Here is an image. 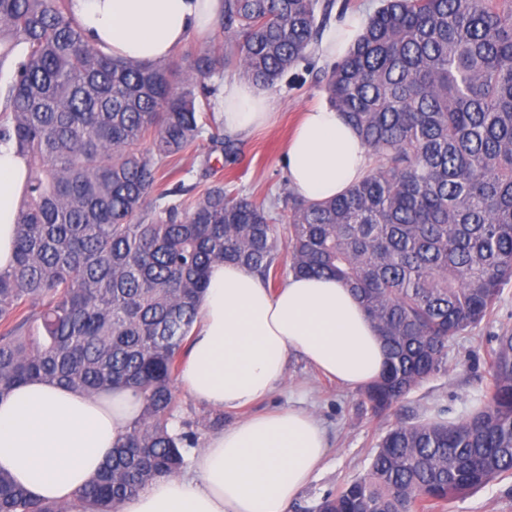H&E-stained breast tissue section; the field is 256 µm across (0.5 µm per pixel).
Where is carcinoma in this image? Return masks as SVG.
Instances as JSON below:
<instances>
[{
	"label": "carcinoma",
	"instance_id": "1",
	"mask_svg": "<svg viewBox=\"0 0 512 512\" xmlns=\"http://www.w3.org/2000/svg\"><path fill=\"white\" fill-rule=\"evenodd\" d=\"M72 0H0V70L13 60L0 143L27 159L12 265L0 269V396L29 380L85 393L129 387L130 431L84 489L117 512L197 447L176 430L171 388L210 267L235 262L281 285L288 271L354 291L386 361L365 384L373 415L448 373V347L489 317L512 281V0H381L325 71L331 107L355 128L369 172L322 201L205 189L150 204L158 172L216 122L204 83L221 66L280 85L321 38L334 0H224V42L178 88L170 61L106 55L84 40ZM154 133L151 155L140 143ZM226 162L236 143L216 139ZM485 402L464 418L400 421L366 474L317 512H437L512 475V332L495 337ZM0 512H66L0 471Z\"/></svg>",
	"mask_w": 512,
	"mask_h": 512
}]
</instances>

+--

*Given instruction*: Copy exactly, word for word, the line with "Where is carcinoma" through the final line of the listing.

*Correct answer*:
Where is carcinoma in this image? Return masks as SVG.
Instances as JSON below:
<instances>
[{
	"label": "carcinoma",
	"instance_id": "1",
	"mask_svg": "<svg viewBox=\"0 0 512 512\" xmlns=\"http://www.w3.org/2000/svg\"><path fill=\"white\" fill-rule=\"evenodd\" d=\"M72 0H0V70L13 60L0 143L27 159L12 265L0 269V396L29 380L85 393L129 387L130 431L84 489L117 512L197 447L176 430L171 388L210 267L235 262L281 285L288 271L354 291L386 361L365 384L373 415L448 373V347L489 317L512 281V0H381L325 71L331 107L355 128L369 172L322 201L205 189L150 204L158 172L216 122L204 83L221 66L280 85L321 38L334 0H224V42L178 88L170 61L106 55L84 40ZM154 133L151 155L140 143ZM226 162L236 143L216 139ZM485 402L464 418L400 421L366 474L317 512H437L512 475V332L495 337ZM0 512H66L0 471Z\"/></svg>",
	"mask_w": 512,
	"mask_h": 512
}]
</instances>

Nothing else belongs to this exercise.